■ REQUIRED ACTION ■
State how many lines in the records below contain the string "cross", and give nothing besides that number.

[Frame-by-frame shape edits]
────
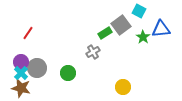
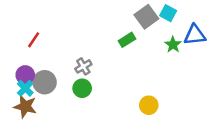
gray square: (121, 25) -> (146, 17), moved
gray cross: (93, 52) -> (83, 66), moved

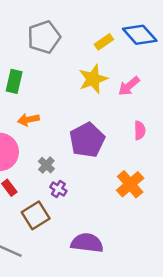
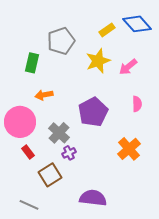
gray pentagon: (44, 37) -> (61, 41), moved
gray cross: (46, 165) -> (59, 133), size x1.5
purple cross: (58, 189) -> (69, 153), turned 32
────
■ SOLUTION ■
3